Source material:
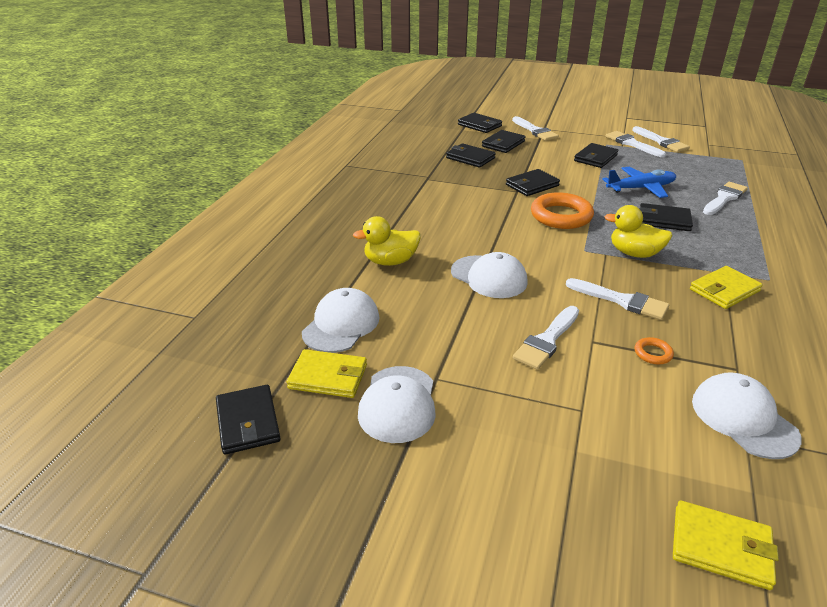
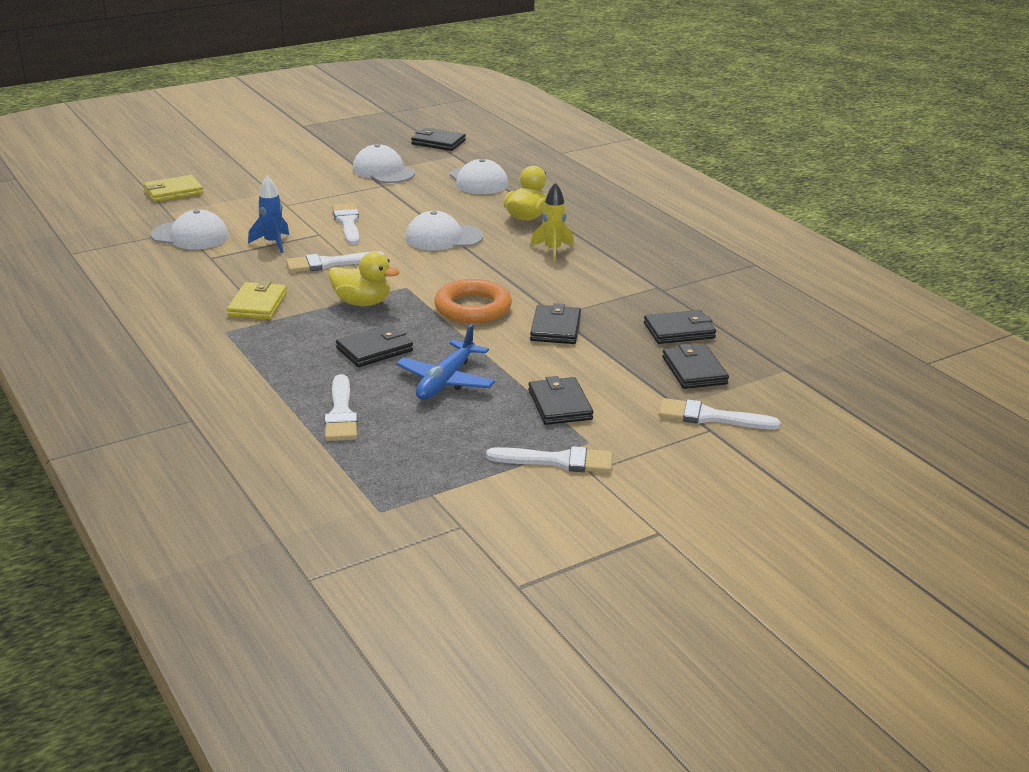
camera: 130 degrees right, 5 degrees down
(328, 377) = (437, 164): yellow wallet -> none
(433, 226) = (552, 250): none -> yellow rocket
(479, 125) = (786, 388): black wallet -> none
(634, 253) = (362, 303): yellow duck -> yellow duck turned 45 degrees clockwise
(653, 353) = (273, 243): orange ring -> blue rocket
(661, 141) = (529, 491): white brush -> none

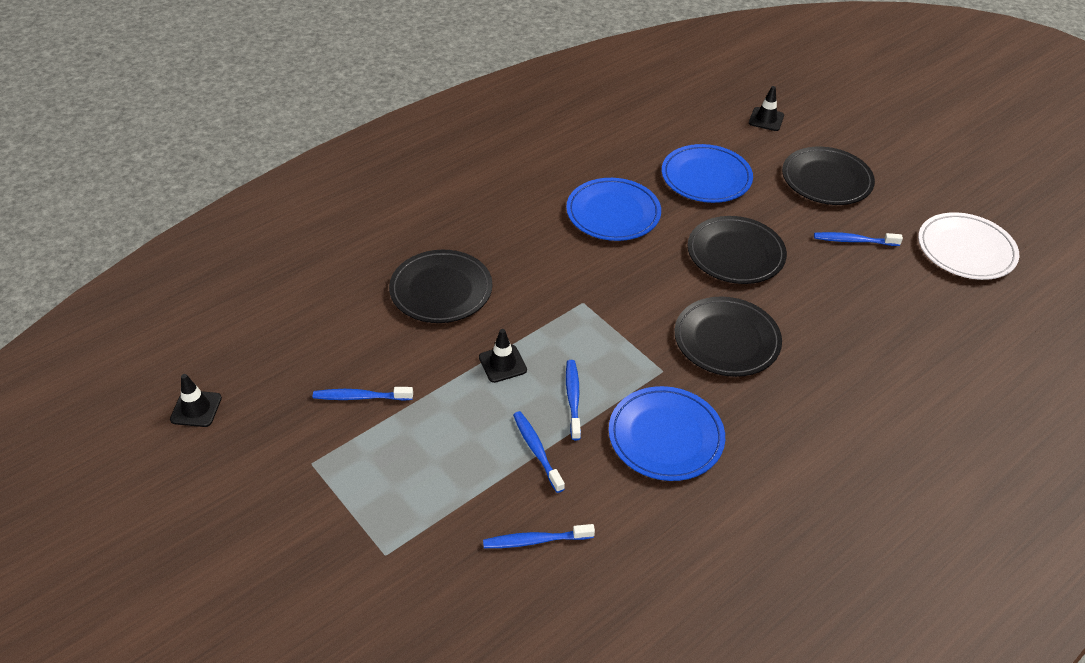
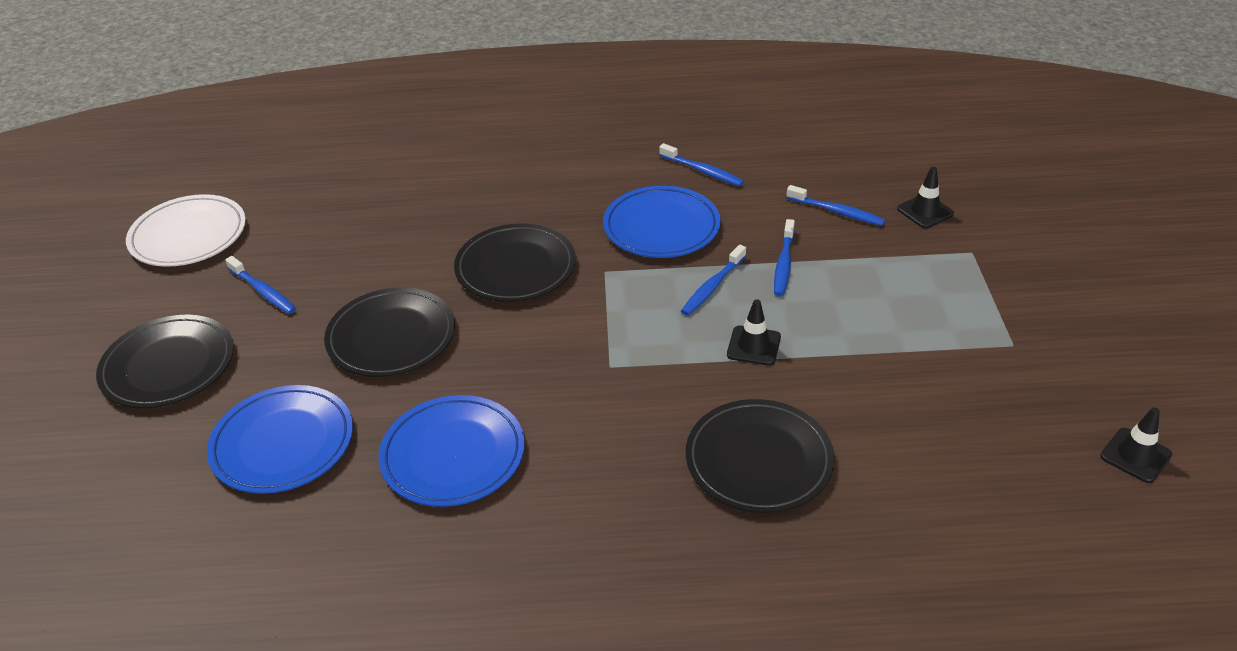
camera: 140 degrees left, 5 degrees down
(361, 397) = (930, 382): blue toothbrush -> blue toothbrush (702, 171)
(766, 119) = (77, 489): black traffic cone -> black traffic cone (925, 211)

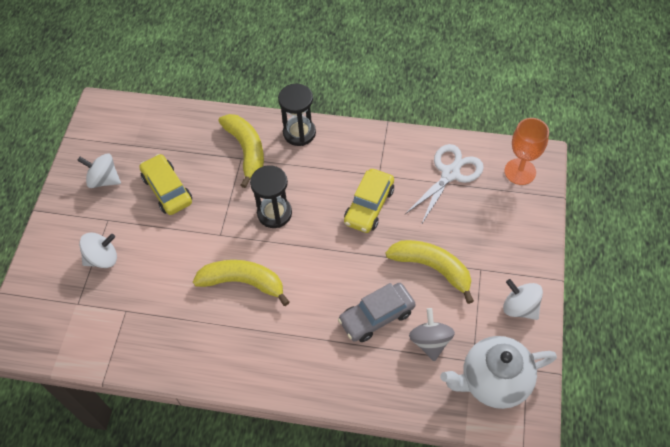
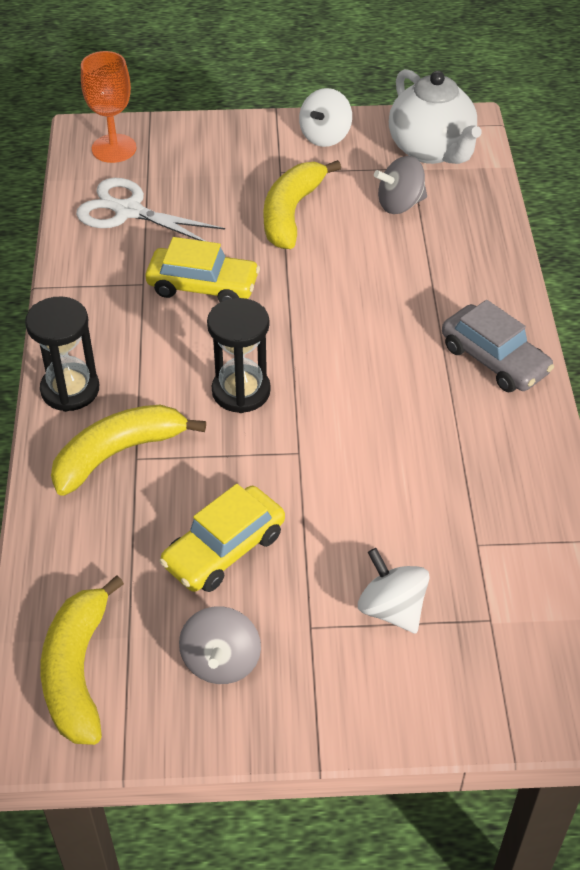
camera: 105 degrees left, 10 degrees down
(104, 180) = (221, 661): white spinning top -> grey spinning top
(243, 282) = (376, 404): yellow banana -> yellow banana (77, 671)
(376, 316) = (382, 255): grey car -> grey car (494, 359)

Assignment: What you return should be the entries from above, unchanged and without their images.

Exercise answer:
camera: 130 degrees right, 5 degrees down
(328, 377) = (437, 164): yellow wallet -> none
(433, 226) = (552, 250): none -> yellow rocket
(479, 125) = (786, 388): black wallet -> none
(634, 253) = (362, 303): yellow duck -> yellow duck turned 45 degrees clockwise
(653, 353) = (273, 243): orange ring -> blue rocket
(661, 141) = (529, 491): white brush -> none

camera: 140 degrees left, 5 degrees down
(361, 397) = (930, 382): blue toothbrush -> blue toothbrush (702, 171)
(766, 119) = (77, 489): black traffic cone -> black traffic cone (925, 211)

camera: 105 degrees left, 10 degrees down
(104, 180) = (221, 661): white spinning top -> grey spinning top
(243, 282) = (376, 404): yellow banana -> yellow banana (77, 671)
(376, 316) = (382, 255): grey car -> grey car (494, 359)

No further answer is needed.